■ Stated task:
Between the line holding "Image resolution: width=384 pixels, height=512 pixels. What" and the line holding "Image resolution: width=384 pixels, height=512 pixels. Find", inclusive, replace "coordinates" with "point", leaving everything else unchanged, and return only those lines.

** start of Information supplied **

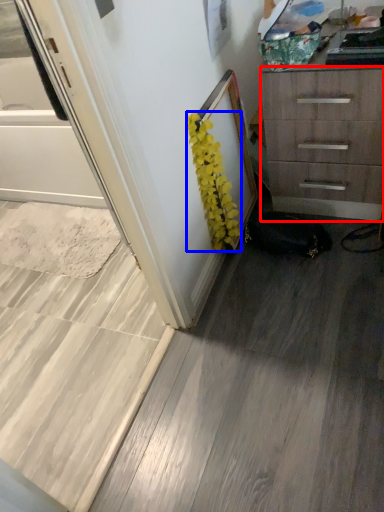
Question: Among these objects, which one is nearest to the camera, chest of drawers (highlighted by a red box) or flower (highlighted by a blue box)?

Choices:
 (A) chest of drawers
 (B) flower

Answer: (A)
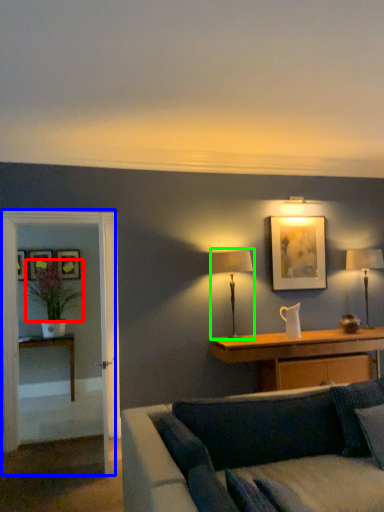
Question: Which object is the closest to the flower (highlighted by a red box)? Choose among these: glass door (highlighted by a blue box) or table lamp (highlighted by a green box).

Choices:
 (A) glass door
 (B) table lamp

Answer: (A)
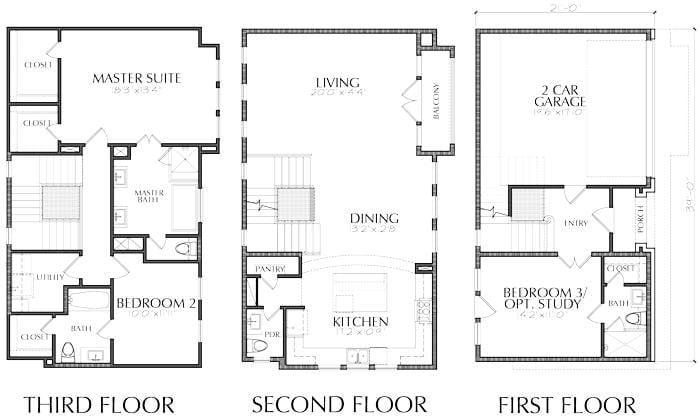
What are the coordinates of `staircases` in the screenshot? It's located at (292, 171), (304, 240), (265, 206), (63, 232), (27, 205), (60, 168), (530, 235).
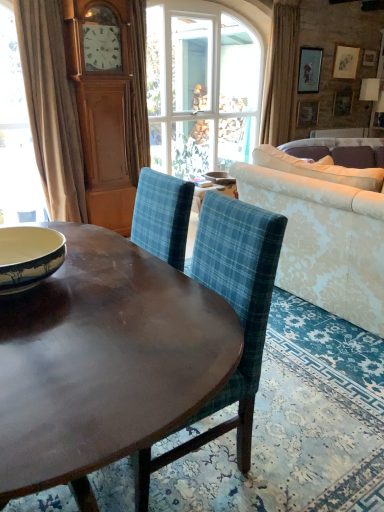
Image resolution: width=384 pixels, height=512 pixels. Describe the element at coordinates (307, 113) in the screenshot. I see `wooden picture frame at upper right, the 1th picture frame from the bottom` at that location.

This screenshot has width=384, height=512. What do you see at coordinates (309, 70) in the screenshot? I see `matte wooden picture frame at upper right, marked as the first picture frame in a top-to-bottom arrangement` at bounding box center [309, 70].

This screenshot has height=512, width=384. What do you see at coordinates (51, 108) in the screenshot? I see `beige fabric curtain at left, the first curtain positioned from the left` at bounding box center [51, 108].

Image resolution: width=384 pixels, height=512 pixels. Describe the element at coordinates (280, 75) in the screenshot. I see `beige fabric curtain at upper right, the 1th curtain viewed from the back` at that location.

This screenshot has height=512, width=384. Identify the location of beige fabric curtain at upper right, the 1th curtain viewed from the back. (280, 75).

Image resolution: width=384 pixels, height=512 pixels. What do you see at coordinates (235, 311) in the screenshot? I see `blue plaid fabric chair at center` at bounding box center [235, 311].

Image resolution: width=384 pixels, height=512 pixels. Find the location of `clear glass window at center`. clear glass window at center is located at coordinates (201, 87).

This screenshot has width=384, height=512. What do you see at coordinates (201, 87) in the screenshot?
I see `clear glass window at center` at bounding box center [201, 87].

What are the coordinates of `shiny brown wood coffee table at center` in the screenshot? It's located at (104, 362).

From the picture: Considering the relative positions of matte wooden picture frame at upper right, the 2th picture frame in the bottom-to-top sequence, and clear glass window at center in the image provided, is matte wooden picture frame at upper right, the 2th picture frame in the bottom-to-top sequence, to the right of clear glass window at center from the viewer's perspective?

Correct, you'll find matte wooden picture frame at upper right, the 2th picture frame in the bottom-to-top sequence, to the right of clear glass window at center.

From the image's perspective, between matte wooden picture frame at upper right, marked as the first picture frame in a top-to-bottom arrangement, and clear glass window at center, which one is located above?

matte wooden picture frame at upper right, marked as the first picture frame in a top-to-bottom arrangement, appears higher in the image.

Considering the relative sizes of matte wooden picture frame at upper right, marked as the first picture frame in a top-to-bottom arrangement, and clear glass window at center in the image provided, is matte wooden picture frame at upper right, marked as the first picture frame in a top-to-bottom arrangement, smaller than clear glass window at center?

Indeed, matte wooden picture frame at upper right, marked as the first picture frame in a top-to-bottom arrangement, has a smaller size compared to clear glass window at center.

What's the angular difference between blue plaid fabric chair at center and beige fabric curtain at upper right, positioned as the second curtain in front-to-back order,'s facing directions?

** end of Information supplied **

■ Exercise answer:
Image resolution: width=384 pixels, height=512 pixels. What do you see at point (235, 311) in the screenshot? I see `blue plaid fabric chair at center` at bounding box center [235, 311].

Image resolution: width=384 pixels, height=512 pixels. Find the location of `clear glass window at center`. clear glass window at center is located at point (201, 87).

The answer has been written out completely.